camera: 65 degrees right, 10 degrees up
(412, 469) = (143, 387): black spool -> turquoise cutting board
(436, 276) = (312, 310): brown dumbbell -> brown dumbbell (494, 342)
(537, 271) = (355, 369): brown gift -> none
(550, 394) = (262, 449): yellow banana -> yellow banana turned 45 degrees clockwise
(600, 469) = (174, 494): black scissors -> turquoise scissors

-*-

■ INSTRUCTIONS TO FOLLOW: Search the records for the word "brown" and return every line that holds it.

■ TASK SOLUTION:
(436, 276) = (312, 310): brown dumbbell -> brown dumbbell (494, 342)
(537, 271) = (355, 369): brown gift -> none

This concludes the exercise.